What you have to do
Write the listing below out again exactly, dropping the images.
══ The input
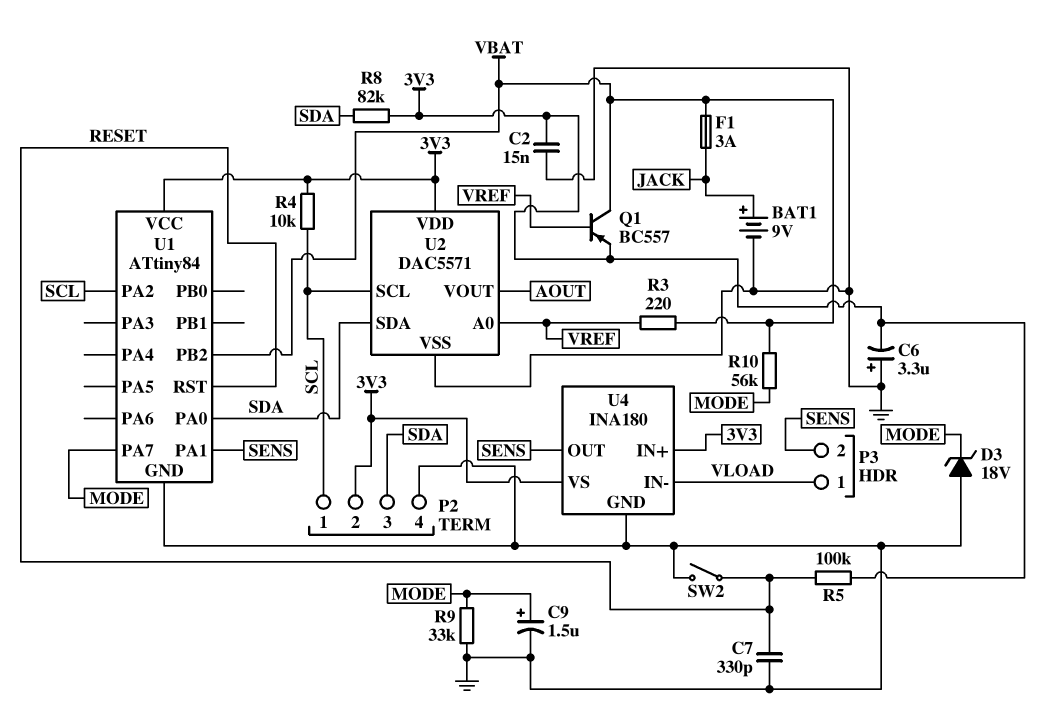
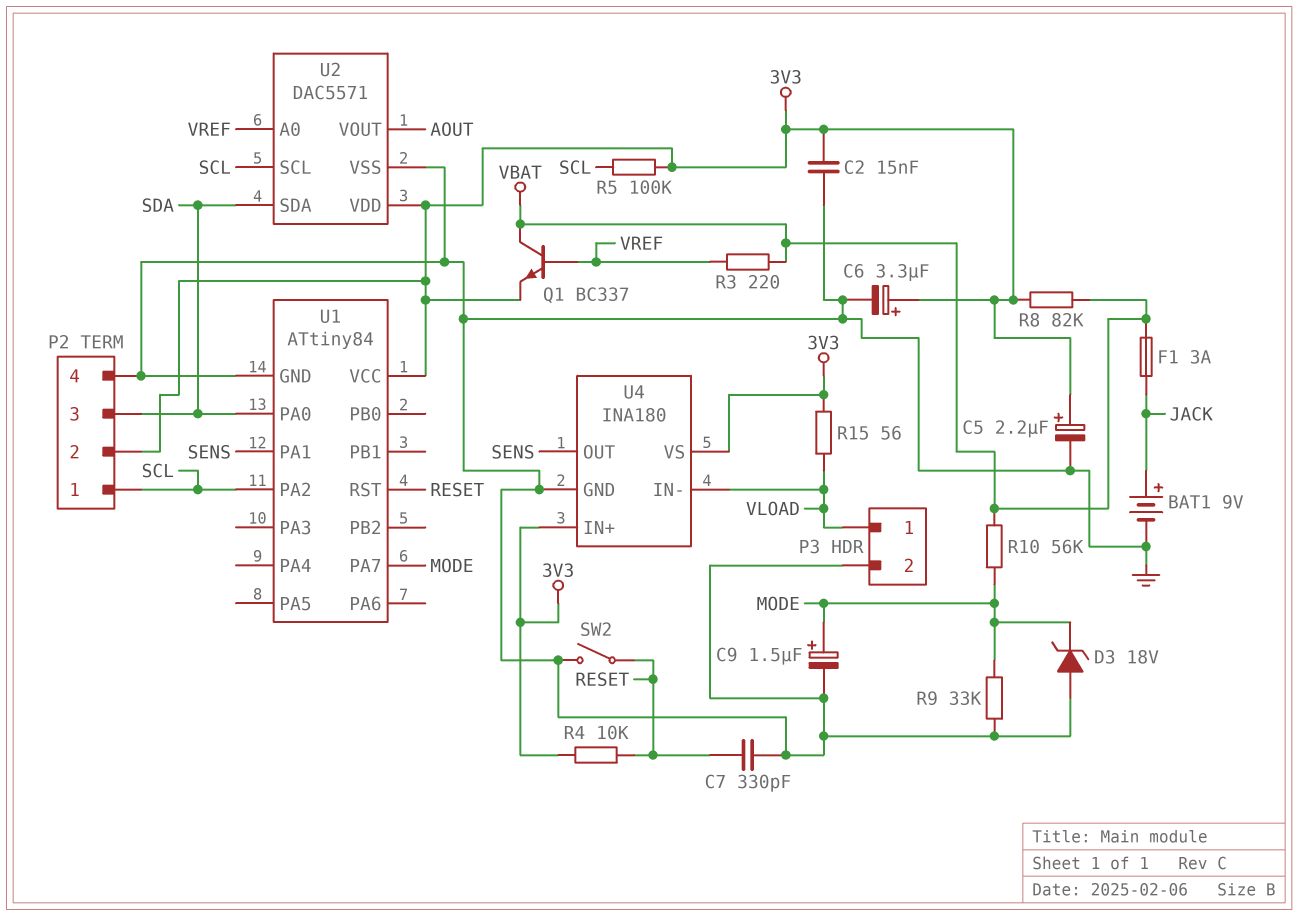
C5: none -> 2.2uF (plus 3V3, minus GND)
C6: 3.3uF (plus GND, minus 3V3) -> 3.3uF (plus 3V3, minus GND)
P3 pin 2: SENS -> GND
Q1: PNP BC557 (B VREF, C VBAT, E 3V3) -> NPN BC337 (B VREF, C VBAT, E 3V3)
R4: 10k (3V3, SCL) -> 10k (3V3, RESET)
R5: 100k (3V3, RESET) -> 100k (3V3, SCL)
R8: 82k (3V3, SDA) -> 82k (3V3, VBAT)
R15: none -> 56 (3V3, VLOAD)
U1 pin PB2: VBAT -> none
════
Output
C5: none -> 2.2uF (plus 3V3, minus GND)
C6: 3.3uF (plus GND, minus 3V3) -> 3.3uF (plus 3V3, minus GND)
P3 pin 2: SENS -> GND
Q1: PNP BC557 (B VREF, C VBAT, E 3V3) -> NPN BC337 (B VREF, C VBAT, E 3V3)
R4: 10k (3V3, SCL) -> 10k (3V3, RESET)
R5: 100k (3V3, RESET) -> 100k (3V3, SCL)
R8: 82k (3V3, SDA) -> 82k (3V3, VBAT)
R15: none -> 56 (3V3, VLOAD)
U1 pin PB2: VBAT -> none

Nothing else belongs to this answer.